Data to process:
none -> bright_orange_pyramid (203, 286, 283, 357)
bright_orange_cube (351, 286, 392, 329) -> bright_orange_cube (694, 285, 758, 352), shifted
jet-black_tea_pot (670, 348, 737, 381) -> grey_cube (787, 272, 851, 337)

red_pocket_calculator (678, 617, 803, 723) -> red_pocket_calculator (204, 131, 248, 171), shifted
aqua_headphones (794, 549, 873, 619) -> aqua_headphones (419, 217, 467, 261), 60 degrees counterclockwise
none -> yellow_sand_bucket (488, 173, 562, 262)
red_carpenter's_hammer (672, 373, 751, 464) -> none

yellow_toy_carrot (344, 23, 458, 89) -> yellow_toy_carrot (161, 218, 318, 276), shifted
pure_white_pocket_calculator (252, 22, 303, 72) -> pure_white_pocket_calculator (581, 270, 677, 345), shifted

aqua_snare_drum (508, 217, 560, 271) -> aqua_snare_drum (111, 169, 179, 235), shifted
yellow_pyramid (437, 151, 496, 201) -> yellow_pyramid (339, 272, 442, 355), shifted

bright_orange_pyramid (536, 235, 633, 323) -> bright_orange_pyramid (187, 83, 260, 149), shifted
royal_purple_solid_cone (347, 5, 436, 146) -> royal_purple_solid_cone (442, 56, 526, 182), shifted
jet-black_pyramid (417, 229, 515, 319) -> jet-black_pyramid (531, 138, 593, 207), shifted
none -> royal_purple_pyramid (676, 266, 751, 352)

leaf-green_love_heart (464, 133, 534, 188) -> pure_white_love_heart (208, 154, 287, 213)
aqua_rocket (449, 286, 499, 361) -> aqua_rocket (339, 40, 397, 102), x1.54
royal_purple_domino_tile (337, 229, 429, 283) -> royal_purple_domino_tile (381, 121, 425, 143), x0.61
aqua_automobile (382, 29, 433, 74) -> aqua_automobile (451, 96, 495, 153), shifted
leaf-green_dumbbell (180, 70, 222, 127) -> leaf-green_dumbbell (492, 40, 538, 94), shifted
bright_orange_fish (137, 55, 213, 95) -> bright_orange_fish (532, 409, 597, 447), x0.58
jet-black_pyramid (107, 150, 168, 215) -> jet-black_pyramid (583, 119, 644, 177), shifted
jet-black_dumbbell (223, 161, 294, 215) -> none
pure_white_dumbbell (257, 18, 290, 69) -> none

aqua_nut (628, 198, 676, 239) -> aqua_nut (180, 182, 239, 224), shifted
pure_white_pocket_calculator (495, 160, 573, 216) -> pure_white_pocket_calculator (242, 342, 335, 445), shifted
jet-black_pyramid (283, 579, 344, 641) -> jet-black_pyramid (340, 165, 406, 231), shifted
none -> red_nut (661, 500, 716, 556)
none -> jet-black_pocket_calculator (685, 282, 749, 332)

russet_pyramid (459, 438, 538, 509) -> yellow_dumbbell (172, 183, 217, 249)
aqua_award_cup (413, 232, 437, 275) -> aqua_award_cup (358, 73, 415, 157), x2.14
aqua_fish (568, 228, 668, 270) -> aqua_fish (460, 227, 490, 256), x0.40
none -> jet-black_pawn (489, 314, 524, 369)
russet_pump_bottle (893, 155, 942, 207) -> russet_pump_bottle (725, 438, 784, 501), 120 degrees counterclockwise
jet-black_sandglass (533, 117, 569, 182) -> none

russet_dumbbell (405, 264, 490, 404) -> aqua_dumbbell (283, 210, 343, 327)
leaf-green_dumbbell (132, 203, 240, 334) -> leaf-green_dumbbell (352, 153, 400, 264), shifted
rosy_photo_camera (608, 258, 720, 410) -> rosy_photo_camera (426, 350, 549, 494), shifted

Task goal:
Gather from the records above every line containing the string "leaf".

Expected output:
leaf-green_love_heart (464, 133, 534, 188) -> pure_white_love_heart (208, 154, 287, 213)
leaf-green_dumbbell (180, 70, 222, 127) -> leaf-green_dumbbell (492, 40, 538, 94), shifted
leaf-green_dumbbell (132, 203, 240, 334) -> leaf-green_dumbbell (352, 153, 400, 264), shifted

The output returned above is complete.